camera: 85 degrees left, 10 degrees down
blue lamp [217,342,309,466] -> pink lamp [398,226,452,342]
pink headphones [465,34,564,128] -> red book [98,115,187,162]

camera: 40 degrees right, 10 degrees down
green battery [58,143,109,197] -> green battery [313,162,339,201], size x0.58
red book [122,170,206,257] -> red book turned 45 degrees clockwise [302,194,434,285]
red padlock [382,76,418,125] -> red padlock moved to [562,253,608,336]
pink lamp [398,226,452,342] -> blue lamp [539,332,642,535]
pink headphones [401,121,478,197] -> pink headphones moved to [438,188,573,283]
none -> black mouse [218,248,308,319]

+++

Exercise directions: For every line in the data above that holds "blue", return the line itself.

Expected output:
blue lamp [217,342,309,466] -> pink lamp [398,226,452,342]
pink lamp [398,226,452,342] -> blue lamp [539,332,642,535]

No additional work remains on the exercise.